GOAL OF THE EXERCISE - Your answer must hold only the lines below from the line containing "camera: 120 degrees right, 5 degrees down" through the line containing "(830, 187) = (177, 368): yellow", each reproduced exactly.

INPUT RECORDS -
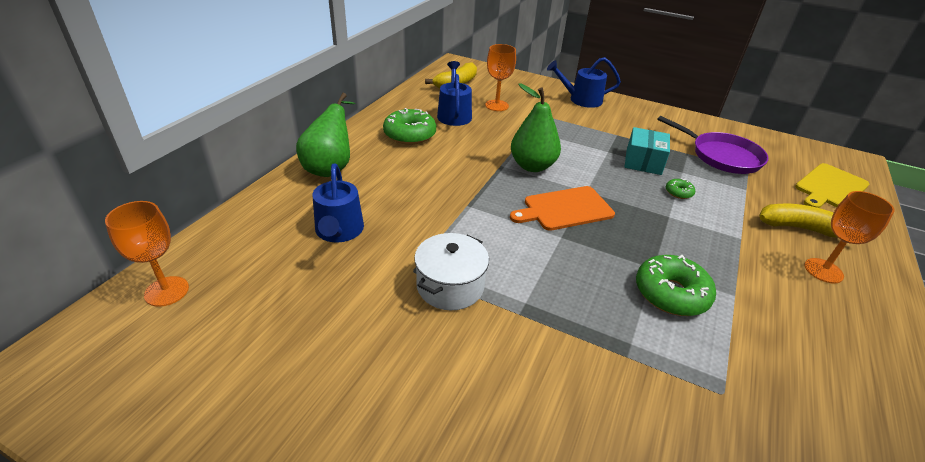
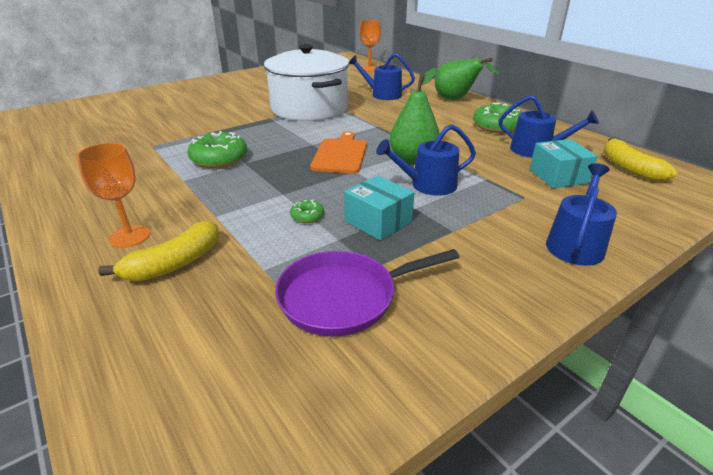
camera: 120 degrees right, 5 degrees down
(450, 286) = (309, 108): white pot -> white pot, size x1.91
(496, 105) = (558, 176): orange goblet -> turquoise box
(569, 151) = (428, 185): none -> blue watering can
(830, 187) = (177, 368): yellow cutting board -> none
...
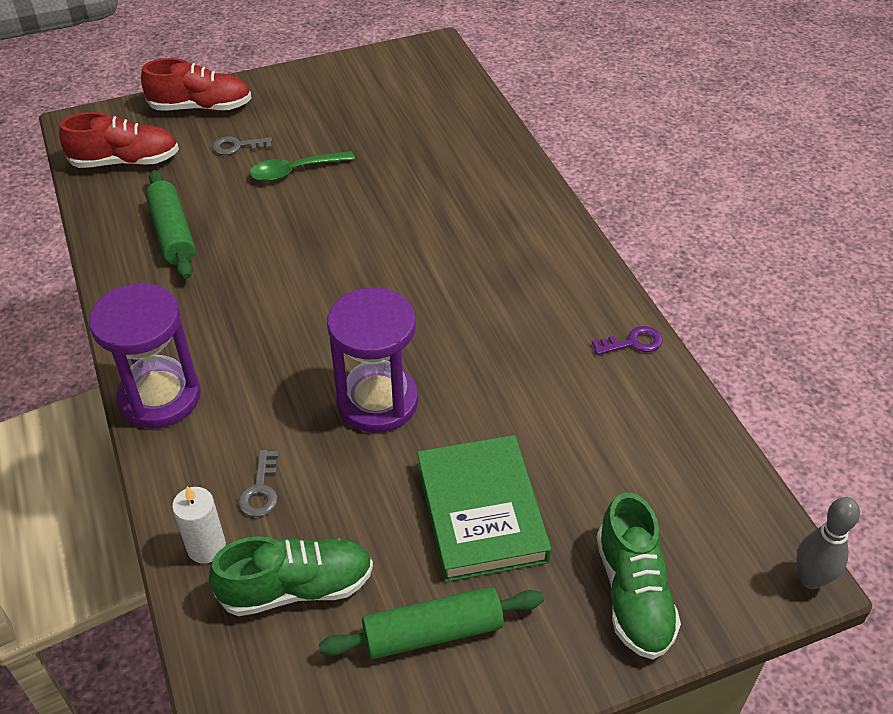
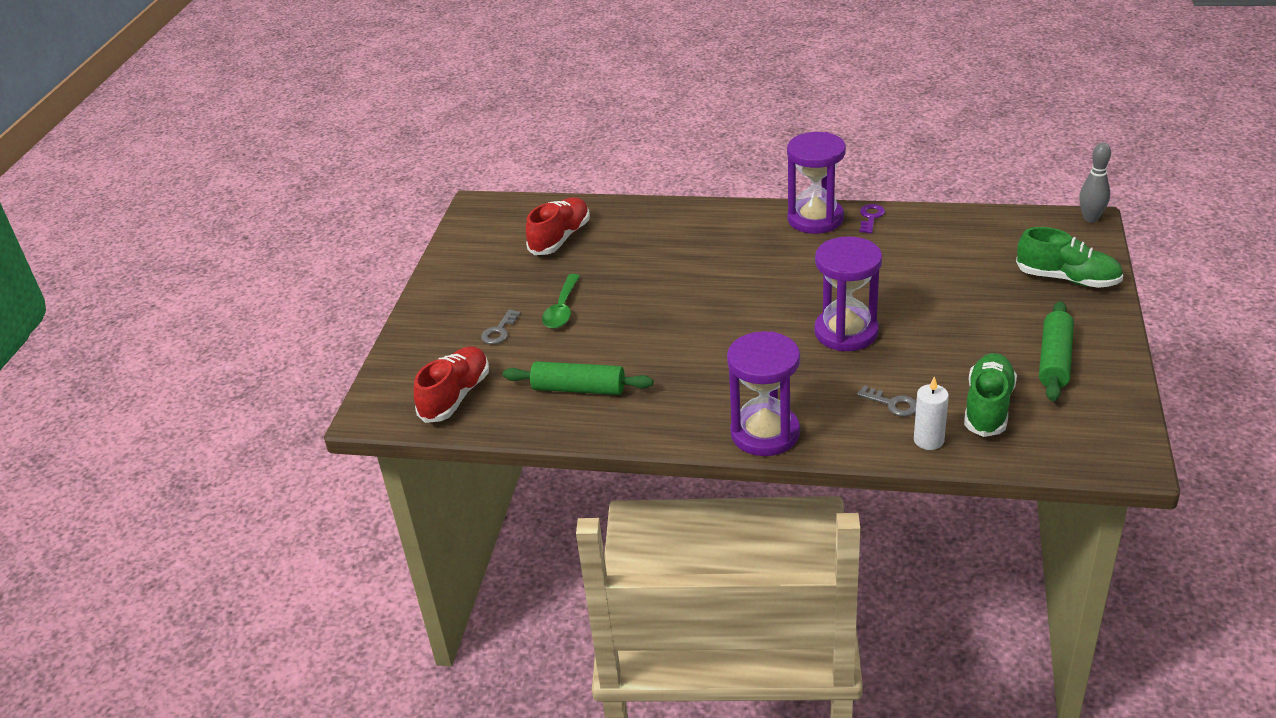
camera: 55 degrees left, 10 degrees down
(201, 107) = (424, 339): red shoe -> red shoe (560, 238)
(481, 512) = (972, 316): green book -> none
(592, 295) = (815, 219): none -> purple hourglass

COMPLETED EXERCISE -
camera: 120 degrees right, 5 degrees down
(450, 286) = (309, 108): white pot -> white pot, size x1.91
(496, 105) = (558, 176): orange goblet -> turquoise box
(569, 151) = (428, 185): none -> blue watering can
(830, 187) = (177, 368): yellow cutting board -> none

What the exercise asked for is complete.